Source data
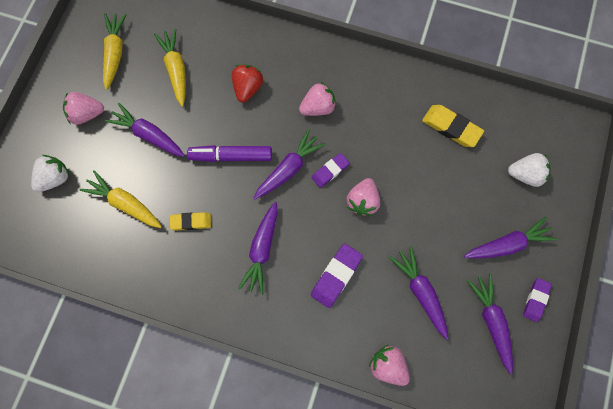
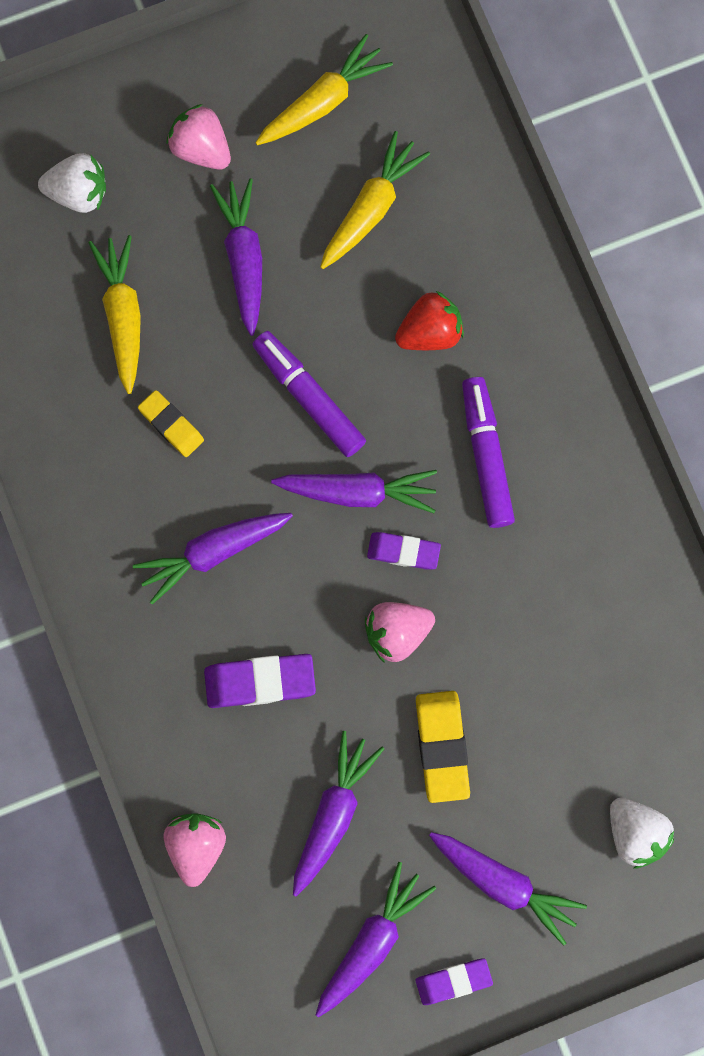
camera: 50 degrees right, 5 degrees up
(318, 107) = (486, 455): pink strawberry -> purple marker
(451, 128) = (619, 671): yellow eraser -> yellow eraser (442, 747)

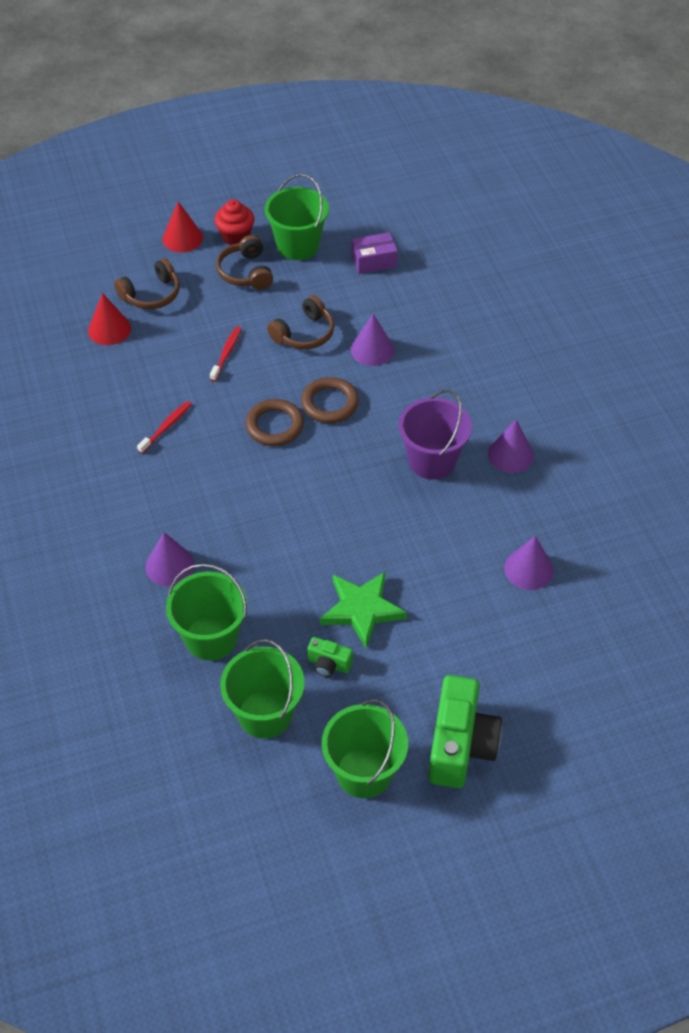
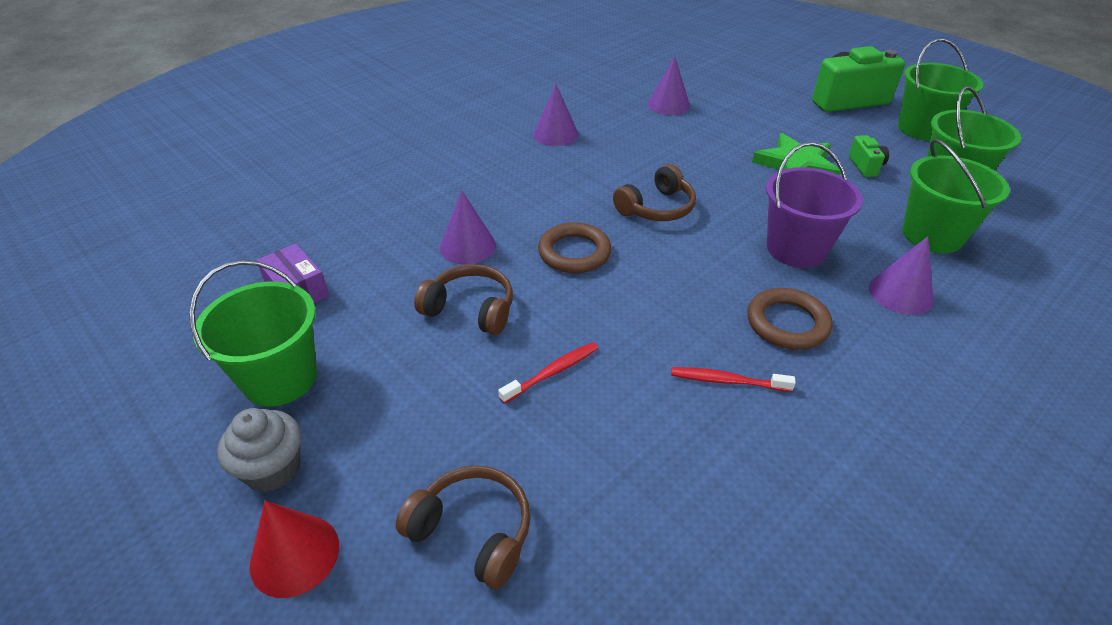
camera: 115 degrees left, 10 degrees down
(109, 329) = (593, 557): red cone -> none
(226, 353) = (552, 372): red toothbrush -> red toothbrush turned 150 degrees clockwise
(235, 236) = (273, 469): red cupcake -> grey cupcake
(246, 272) = (365, 418): brown headphones -> brown headphones (656, 208)
(274, 426) = (641, 283): brown ring -> brown ring (787, 323)
(432, 460) = (598, 170): purple bucket -> purple bucket (796, 249)

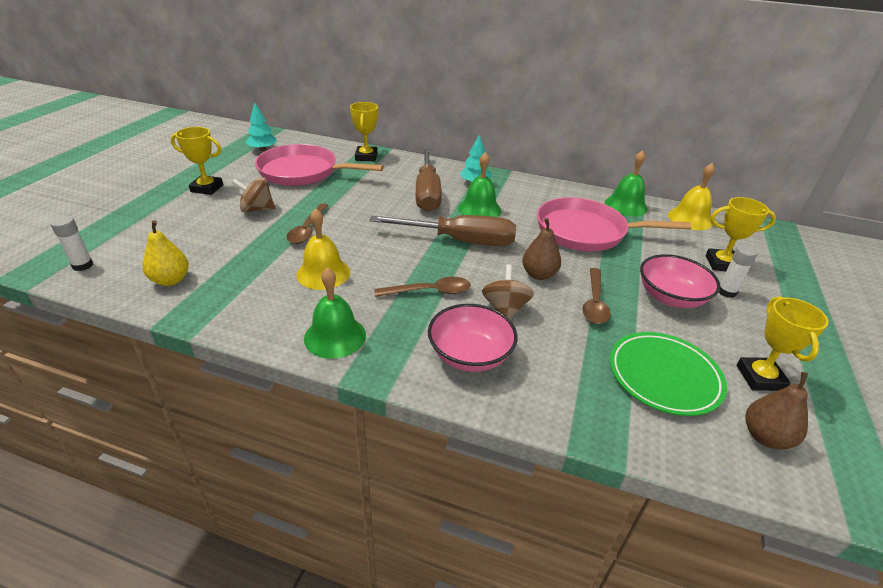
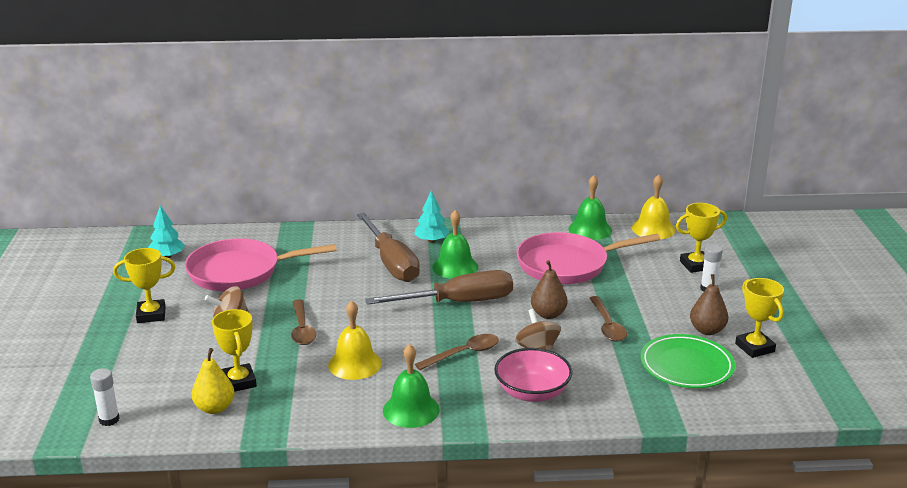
camera: 20 degrees left, 10 degrees down
(366, 157) = (294, 238): yellow trophy -> yellow trophy (239, 382)
(670, 297) = (666, 305): pink bowl -> none
(765, 437) = (770, 385): brown pear -> brown pear (707, 330)

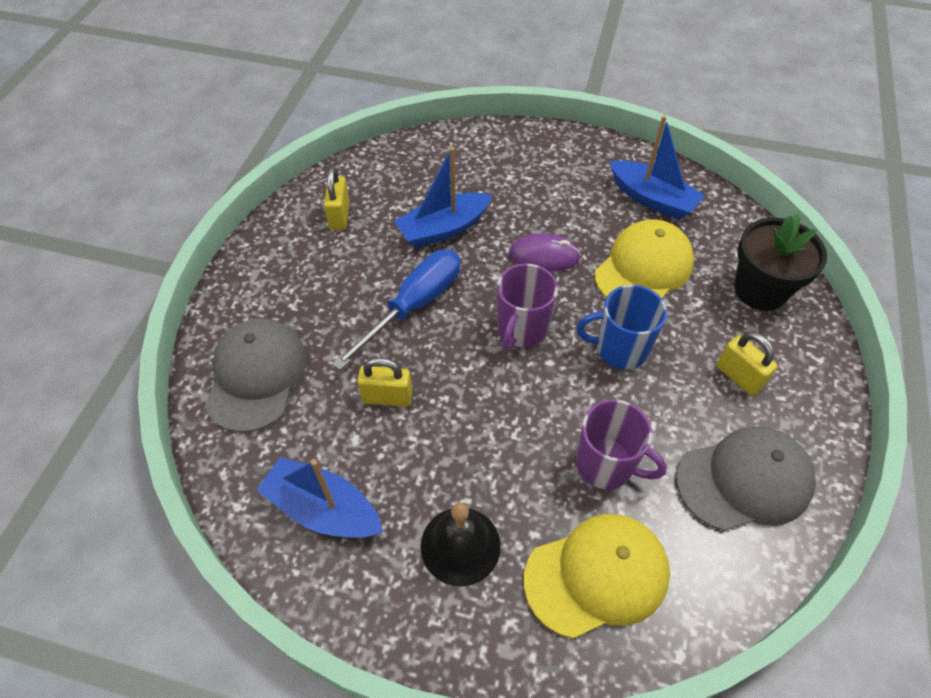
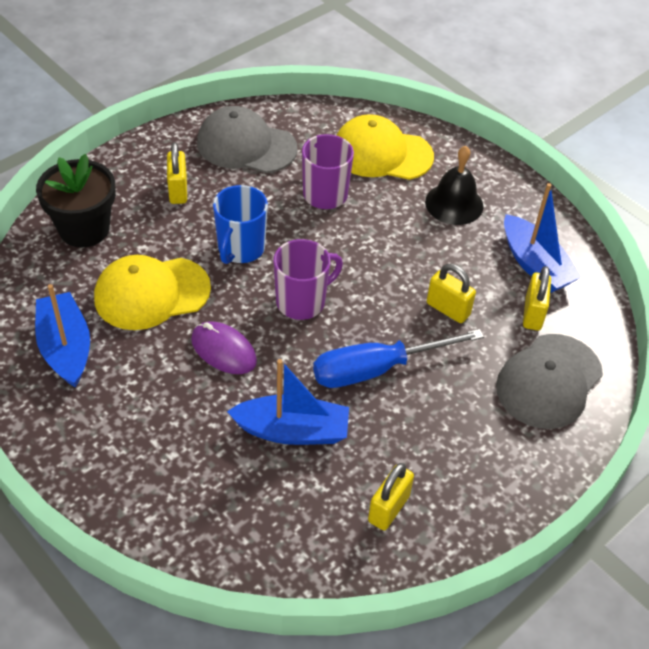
camera: 150 degrees left, 5 degrees down
(300, 441) = (533, 314): none -> yellow padlock
(619, 349) = (240, 249): blue mug -> blue mug turned 75 degrees clockwise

Task to carry out
Reproduce exactly, and only, the lines from the opening line of the listing above through the line holding "(235, 236) = (273, 469): red", minus the pictures.

Solution to this exercise
camera: 50 degrees right, 5 degrees up
(318, 107) = (486, 455): pink strawberry -> purple marker
(451, 128) = (619, 671): yellow eraser -> yellow eraser (442, 747)

camera: 115 degrees left, 10 degrees down
(109, 329) = (593, 557): red cone -> none
(226, 353) = (552, 372): red toothbrush -> red toothbrush turned 150 degrees clockwise
(235, 236) = (273, 469): red cupcake -> grey cupcake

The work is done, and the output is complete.